- **Records for this exercise**
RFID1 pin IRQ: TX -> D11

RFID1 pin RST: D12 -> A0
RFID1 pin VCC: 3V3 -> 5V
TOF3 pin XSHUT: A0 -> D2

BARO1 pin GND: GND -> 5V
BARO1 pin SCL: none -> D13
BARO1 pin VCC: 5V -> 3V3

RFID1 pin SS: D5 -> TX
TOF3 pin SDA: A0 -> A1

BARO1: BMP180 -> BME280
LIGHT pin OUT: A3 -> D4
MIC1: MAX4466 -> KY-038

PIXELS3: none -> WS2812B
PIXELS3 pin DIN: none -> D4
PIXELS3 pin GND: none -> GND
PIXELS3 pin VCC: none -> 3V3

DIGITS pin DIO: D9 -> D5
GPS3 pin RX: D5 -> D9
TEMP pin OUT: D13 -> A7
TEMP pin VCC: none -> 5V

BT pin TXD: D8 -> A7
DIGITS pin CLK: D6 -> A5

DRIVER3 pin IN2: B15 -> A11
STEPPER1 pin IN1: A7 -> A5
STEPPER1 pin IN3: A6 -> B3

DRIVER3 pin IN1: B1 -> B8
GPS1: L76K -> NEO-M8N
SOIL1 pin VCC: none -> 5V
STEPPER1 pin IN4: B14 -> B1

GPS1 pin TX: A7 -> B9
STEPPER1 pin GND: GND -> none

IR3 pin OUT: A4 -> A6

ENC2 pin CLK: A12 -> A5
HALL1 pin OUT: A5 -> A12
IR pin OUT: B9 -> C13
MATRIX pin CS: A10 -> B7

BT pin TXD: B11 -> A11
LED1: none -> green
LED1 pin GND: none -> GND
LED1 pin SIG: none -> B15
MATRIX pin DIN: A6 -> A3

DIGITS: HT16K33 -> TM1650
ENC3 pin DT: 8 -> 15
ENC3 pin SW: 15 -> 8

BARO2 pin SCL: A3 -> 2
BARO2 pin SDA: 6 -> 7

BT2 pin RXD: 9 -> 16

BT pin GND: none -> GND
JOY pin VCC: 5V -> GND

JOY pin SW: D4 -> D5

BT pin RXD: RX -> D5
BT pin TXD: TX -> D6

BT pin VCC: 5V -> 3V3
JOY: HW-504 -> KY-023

- **Problem to solve**
Which lines above hold the string "none"? Show each of them.

- **Solved problem**
BARO1 pin SCL: none -> D13
PIXELS3: none -> WS2812B
PIXELS3 pin DIN: none -> D4
PIXELS3 pin GND: none -> GND
PIXELS3 pin VCC: none -> 3V3
TEMP pin VCC: none -> 5V
SOIL1 pin VCC: none -> 5V
STEPPER1 pin GND: GND -> none
LED1: none -> green
LED1 pin GND: none -> GND
LED1 pin SIG: none -> B15
BT pin GND: none -> GND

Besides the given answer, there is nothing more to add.